[Before-and-after scene images]
|---|
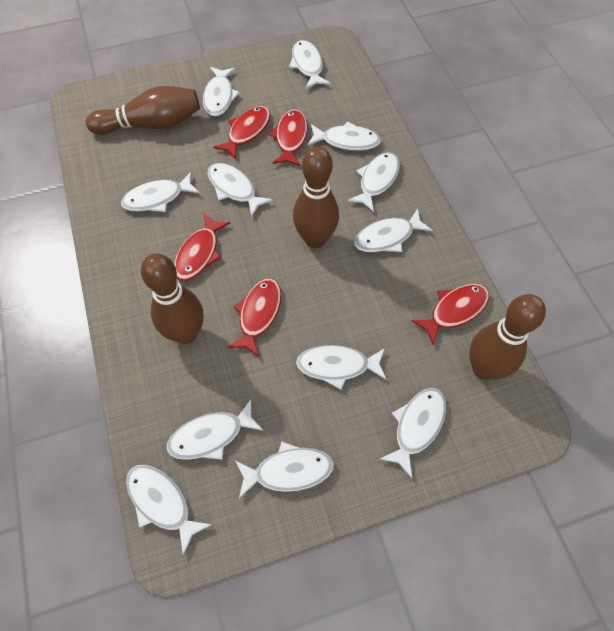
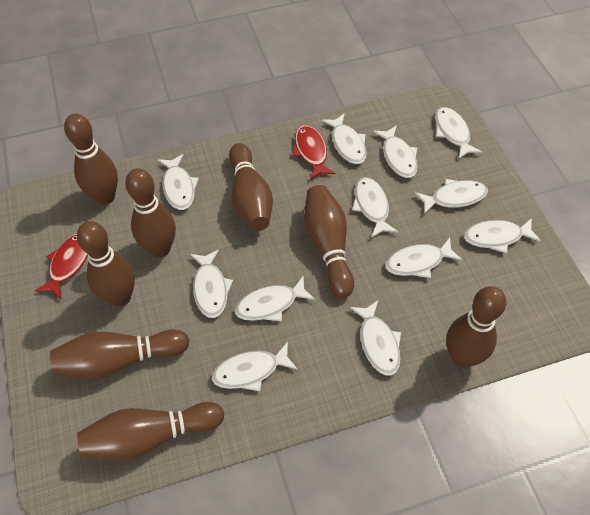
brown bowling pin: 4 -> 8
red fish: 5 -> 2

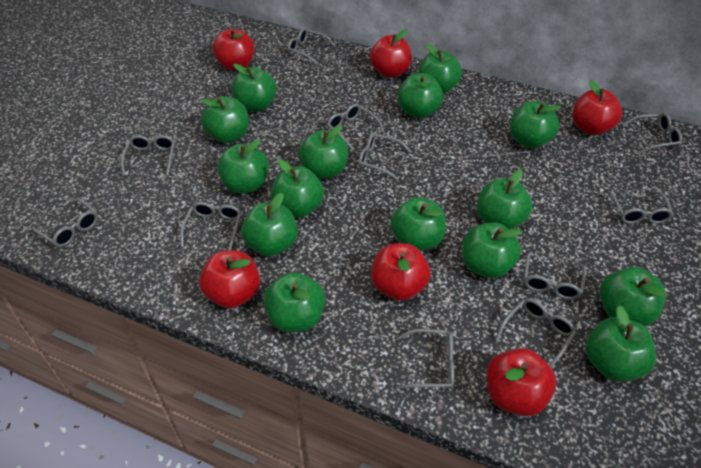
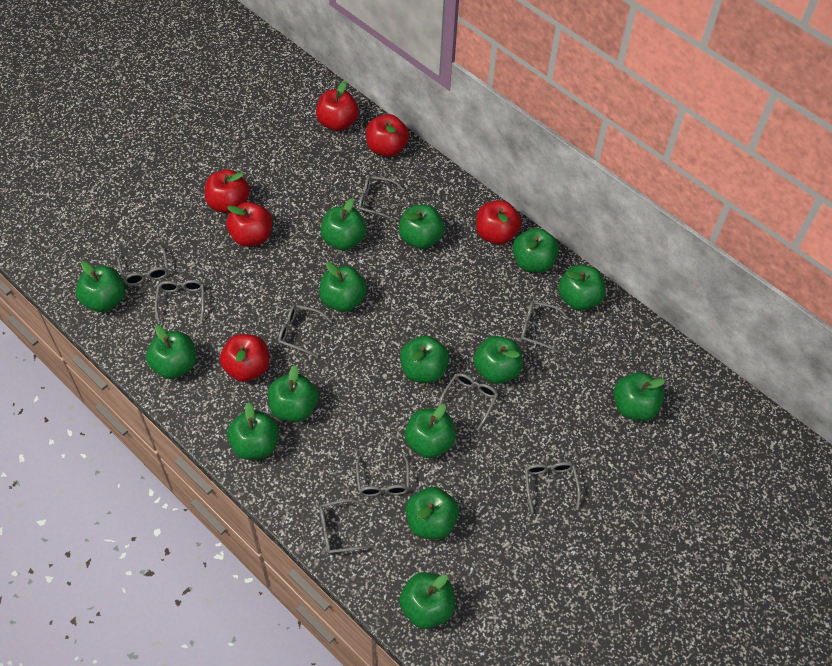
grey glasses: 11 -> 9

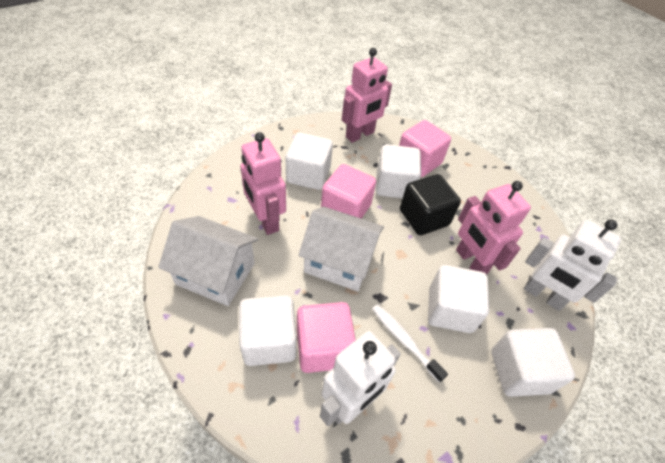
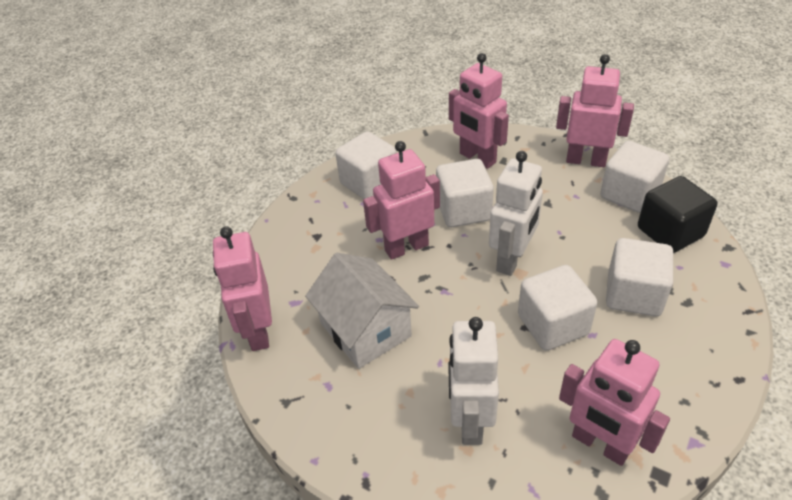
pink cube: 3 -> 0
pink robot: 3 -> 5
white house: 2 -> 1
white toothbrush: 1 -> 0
|---|
→ WHAT TO DO
Nothing but the lines from the one containing "pink robot: 3 -> 5" to the end of the records above should appear, each copied exactly.

→ RESPONSE TO THE EXERCISE
pink robot: 3 -> 5
white house: 2 -> 1
white toothbrush: 1 -> 0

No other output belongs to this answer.